> [Problem to work on]: Among the entries below, find the line with "blue capsule: 8 -> 10", then quote it and each following line up to and including the line with "brown capsule: 4 -> 2", and nothing else.

> [Source material]:
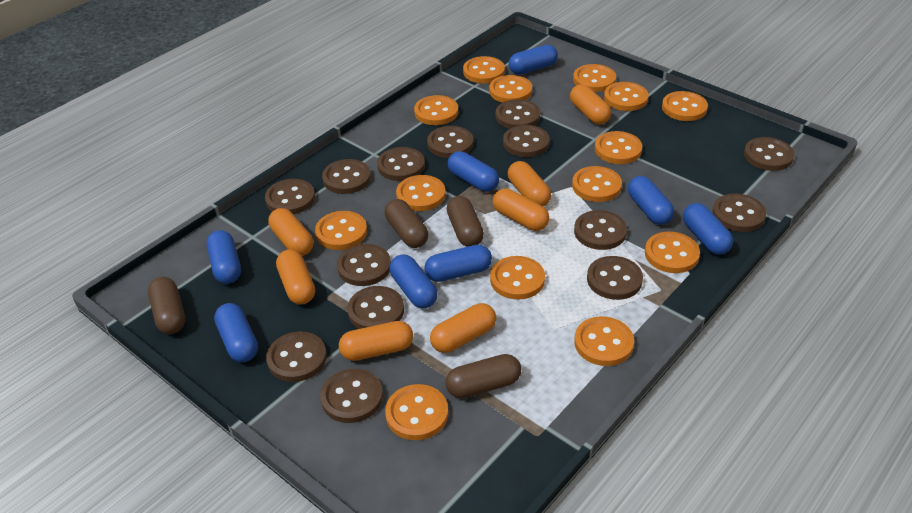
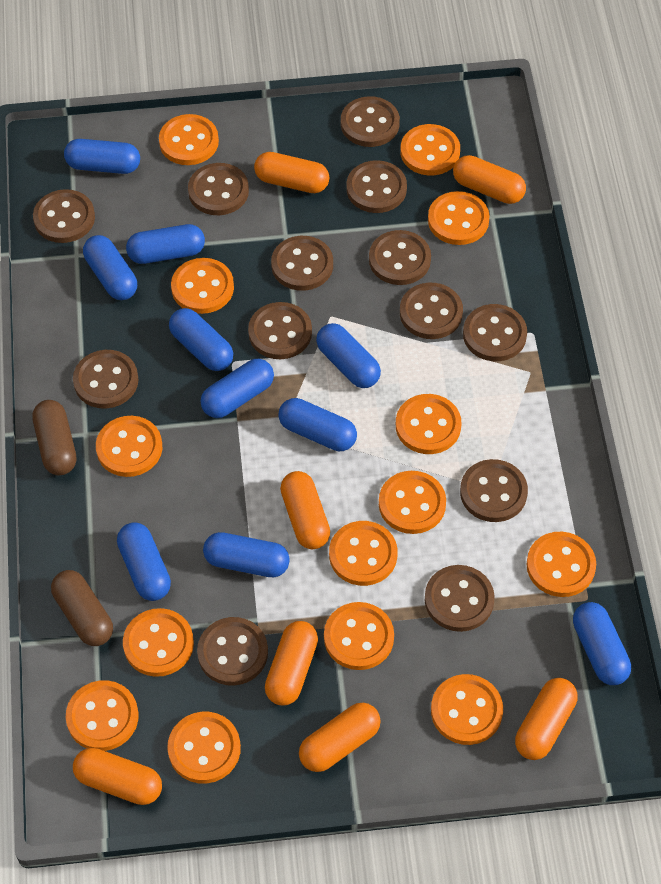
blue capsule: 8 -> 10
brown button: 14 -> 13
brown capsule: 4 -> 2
* * *
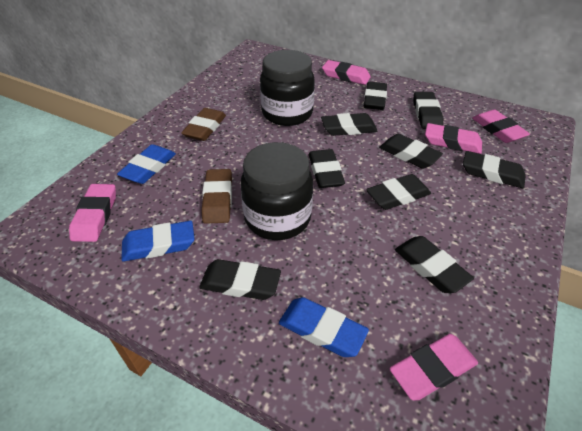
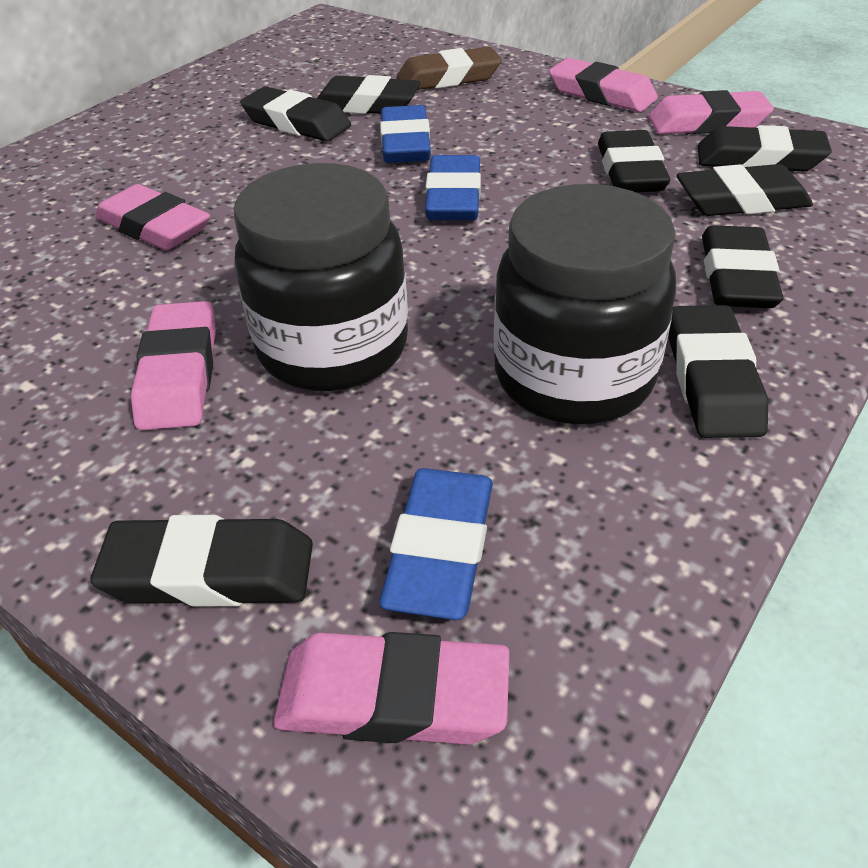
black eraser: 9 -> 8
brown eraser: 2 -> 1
* * *
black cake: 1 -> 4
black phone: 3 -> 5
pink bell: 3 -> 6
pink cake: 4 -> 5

> [Completed task]:
blue capsule: 8 -> 10
brown button: 14 -> 13
brown capsule: 4 -> 2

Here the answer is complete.